EXERCISE GOAL:
With the line containing "green cap [298,320,382,389]" as the start and the line containing "none -> brown padlock [401,458,421,519]" as the end, transcribe that span of the entries below exactly, including both.

EXTRACTED INFORMATION:

--- START ---

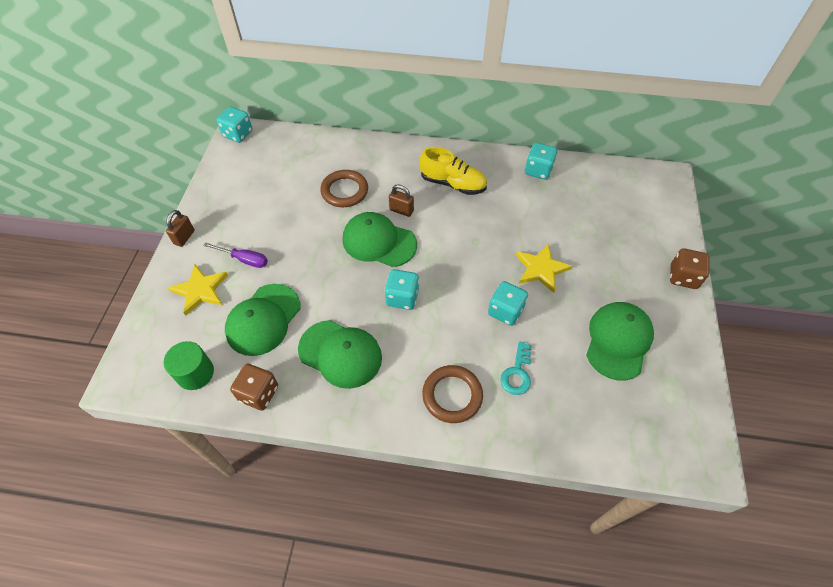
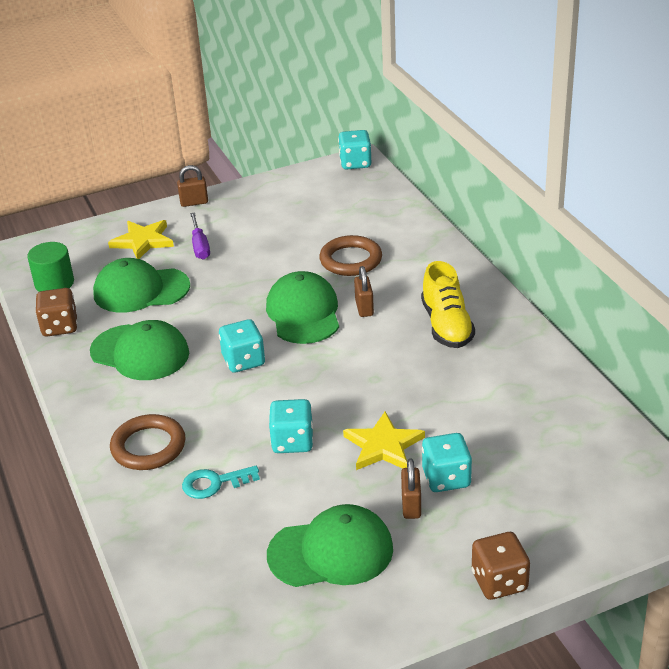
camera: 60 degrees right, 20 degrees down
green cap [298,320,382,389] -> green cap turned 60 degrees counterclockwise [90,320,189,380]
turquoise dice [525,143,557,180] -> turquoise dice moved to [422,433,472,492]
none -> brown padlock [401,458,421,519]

--- END ---
--- START ---

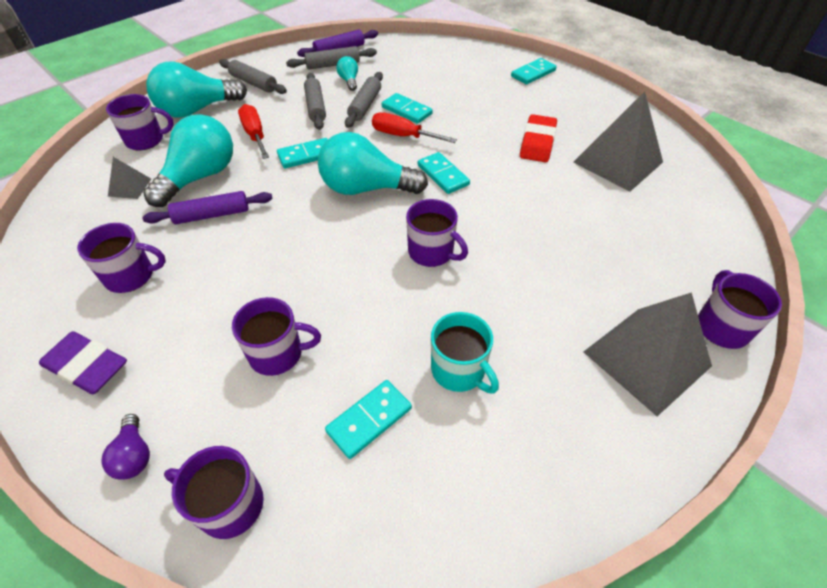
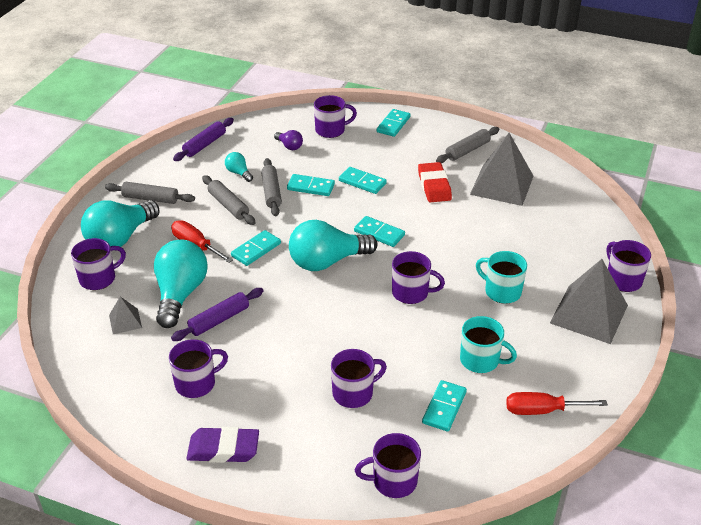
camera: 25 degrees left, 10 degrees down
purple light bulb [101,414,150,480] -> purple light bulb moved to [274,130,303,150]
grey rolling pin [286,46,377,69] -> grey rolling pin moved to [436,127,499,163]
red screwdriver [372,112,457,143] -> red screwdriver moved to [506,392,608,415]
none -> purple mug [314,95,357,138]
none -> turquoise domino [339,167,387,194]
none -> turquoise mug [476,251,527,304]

--- END ---

ANSWER TO THIS TASK:
green cap [298,320,382,389] -> green cap turned 60 degrees counterclockwise [90,320,189,380]
turquoise dice [525,143,557,180] -> turquoise dice moved to [422,433,472,492]
none -> brown padlock [401,458,421,519]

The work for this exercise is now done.